:: Records for the exercise ::

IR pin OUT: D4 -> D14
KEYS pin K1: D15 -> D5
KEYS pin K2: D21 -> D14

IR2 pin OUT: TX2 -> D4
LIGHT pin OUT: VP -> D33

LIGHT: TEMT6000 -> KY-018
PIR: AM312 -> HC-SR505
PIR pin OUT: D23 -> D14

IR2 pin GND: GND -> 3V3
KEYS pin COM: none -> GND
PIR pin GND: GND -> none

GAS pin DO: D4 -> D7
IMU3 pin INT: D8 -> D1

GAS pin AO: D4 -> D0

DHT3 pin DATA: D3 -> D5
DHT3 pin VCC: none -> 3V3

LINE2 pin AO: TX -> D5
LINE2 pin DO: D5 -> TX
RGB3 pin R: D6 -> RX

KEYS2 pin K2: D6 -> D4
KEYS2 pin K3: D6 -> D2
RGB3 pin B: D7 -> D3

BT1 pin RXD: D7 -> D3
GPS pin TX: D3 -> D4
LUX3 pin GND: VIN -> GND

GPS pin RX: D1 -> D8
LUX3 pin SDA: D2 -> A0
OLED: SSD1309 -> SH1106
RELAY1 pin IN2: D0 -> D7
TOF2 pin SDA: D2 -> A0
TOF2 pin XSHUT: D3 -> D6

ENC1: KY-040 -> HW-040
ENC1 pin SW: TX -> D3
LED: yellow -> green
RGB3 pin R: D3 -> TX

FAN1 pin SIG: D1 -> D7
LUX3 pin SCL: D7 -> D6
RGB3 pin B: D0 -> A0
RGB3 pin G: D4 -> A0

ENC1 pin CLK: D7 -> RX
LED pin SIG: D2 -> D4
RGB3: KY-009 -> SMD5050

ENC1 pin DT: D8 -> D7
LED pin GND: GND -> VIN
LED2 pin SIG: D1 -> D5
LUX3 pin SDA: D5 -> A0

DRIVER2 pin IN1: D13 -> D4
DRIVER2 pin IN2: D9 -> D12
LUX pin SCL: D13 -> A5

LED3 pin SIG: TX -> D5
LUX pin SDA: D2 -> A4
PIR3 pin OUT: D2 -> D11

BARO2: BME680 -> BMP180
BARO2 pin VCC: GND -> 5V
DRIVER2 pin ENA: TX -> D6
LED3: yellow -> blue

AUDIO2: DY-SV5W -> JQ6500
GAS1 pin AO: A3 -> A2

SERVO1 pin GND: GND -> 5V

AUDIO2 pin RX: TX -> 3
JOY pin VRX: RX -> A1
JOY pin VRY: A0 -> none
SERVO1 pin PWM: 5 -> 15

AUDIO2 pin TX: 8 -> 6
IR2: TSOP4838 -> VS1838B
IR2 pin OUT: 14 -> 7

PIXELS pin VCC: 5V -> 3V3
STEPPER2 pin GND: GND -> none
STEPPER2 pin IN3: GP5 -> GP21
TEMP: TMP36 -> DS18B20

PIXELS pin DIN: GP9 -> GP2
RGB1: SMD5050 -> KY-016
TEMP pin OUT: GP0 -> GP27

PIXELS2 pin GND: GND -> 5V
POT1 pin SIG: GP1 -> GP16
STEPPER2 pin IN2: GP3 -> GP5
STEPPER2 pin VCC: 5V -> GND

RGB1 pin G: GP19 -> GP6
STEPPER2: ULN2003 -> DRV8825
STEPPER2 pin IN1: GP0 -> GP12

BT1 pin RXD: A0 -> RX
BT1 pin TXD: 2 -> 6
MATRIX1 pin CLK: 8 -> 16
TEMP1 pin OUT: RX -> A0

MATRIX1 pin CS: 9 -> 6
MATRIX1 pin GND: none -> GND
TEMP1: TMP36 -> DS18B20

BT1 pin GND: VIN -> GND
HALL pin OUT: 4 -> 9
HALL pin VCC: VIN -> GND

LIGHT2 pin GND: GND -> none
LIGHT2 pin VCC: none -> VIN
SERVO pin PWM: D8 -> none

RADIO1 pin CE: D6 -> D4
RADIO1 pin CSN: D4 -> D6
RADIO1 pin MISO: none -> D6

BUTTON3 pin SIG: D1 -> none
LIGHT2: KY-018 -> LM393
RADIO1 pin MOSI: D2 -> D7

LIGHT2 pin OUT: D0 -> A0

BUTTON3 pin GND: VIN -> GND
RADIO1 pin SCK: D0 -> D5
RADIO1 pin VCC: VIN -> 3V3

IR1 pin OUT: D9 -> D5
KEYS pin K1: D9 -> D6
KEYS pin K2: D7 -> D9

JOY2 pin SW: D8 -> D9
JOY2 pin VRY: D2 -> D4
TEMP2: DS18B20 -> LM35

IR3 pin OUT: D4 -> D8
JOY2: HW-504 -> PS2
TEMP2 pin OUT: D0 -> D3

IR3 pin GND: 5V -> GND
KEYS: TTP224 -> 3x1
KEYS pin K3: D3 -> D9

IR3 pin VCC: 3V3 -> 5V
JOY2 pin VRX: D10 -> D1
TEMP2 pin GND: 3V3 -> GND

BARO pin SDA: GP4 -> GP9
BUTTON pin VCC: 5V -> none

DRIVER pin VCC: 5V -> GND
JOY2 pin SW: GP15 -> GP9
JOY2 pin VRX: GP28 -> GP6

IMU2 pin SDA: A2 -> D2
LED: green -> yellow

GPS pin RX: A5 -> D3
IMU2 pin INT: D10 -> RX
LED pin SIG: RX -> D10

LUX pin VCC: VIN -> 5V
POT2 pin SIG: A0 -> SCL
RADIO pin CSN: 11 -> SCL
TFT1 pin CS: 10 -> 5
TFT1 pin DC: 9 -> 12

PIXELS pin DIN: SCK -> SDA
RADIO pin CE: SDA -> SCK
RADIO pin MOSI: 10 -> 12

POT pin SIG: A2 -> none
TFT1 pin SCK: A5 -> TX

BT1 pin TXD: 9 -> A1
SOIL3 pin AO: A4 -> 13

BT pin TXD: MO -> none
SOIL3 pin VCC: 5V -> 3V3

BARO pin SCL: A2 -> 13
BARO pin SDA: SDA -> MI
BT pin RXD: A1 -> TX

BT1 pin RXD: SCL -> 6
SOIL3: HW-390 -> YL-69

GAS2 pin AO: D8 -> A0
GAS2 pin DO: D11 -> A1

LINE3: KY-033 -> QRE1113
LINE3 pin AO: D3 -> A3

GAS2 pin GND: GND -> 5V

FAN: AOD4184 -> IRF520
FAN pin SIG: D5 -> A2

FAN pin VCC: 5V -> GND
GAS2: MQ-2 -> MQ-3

:::

> _Exercise_
In the data above, which lines lie between the line with "BT1 pin GND: VIN -> GND" and the line with "GPS pin RX: A5 -> D3", inclusive? Print those lines exactly and nothing else.

> _Solution to this exercise_
BT1 pin GND: VIN -> GND
HALL pin OUT: 4 -> 9
HALL pin VCC: VIN -> GND

LIGHT2 pin GND: GND -> none
LIGHT2 pin VCC: none -> VIN
SERVO pin PWM: D8 -> none

RADIO1 pin CE: D6 -> D4
RADIO1 pin CSN: D4 -> D6
RADIO1 pin MISO: none -> D6

BUTTON3 pin SIG: D1 -> none
LIGHT2: KY-018 -> LM393
RADIO1 pin MOSI: D2 -> D7

LIGHT2 pin OUT: D0 -> A0

BUTTON3 pin GND: VIN -> GND
RADIO1 pin SCK: D0 -> D5
RADIO1 pin VCC: VIN -> 3V3

IR1 pin OUT: D9 -> D5
KEYS pin K1: D9 -> D6
KEYS pin K2: D7 -> D9

JOY2 pin SW: D8 -> D9
JOY2 pin VRY: D2 -> D4
TEMP2: DS18B20 -> LM35

IR3 pin OUT: D4 -> D8
JOY2: HW-504 -> PS2
TEMP2 pin OUT: D0 -> D3

IR3 pin GND: 5V -> GND
KEYS: TTP224 -> 3x1
KEYS pin K3: D3 -> D9

IR3 pin VCC: 3V3 -> 5V
JOY2 pin VRX: D10 -> D1
TEMP2 pin GND: 3V3 -> GND

BARO pin SDA: GP4 -> GP9
BUTTON pin VCC: 5V -> none

DRIVER pin VCC: 5V -> GND
JOY2 pin SW: GP15 -> GP9
JOY2 pin VRX: GP28 -> GP6

IMU2 pin SDA: A2 -> D2
LED: green -> yellow

GPS pin RX: A5 -> D3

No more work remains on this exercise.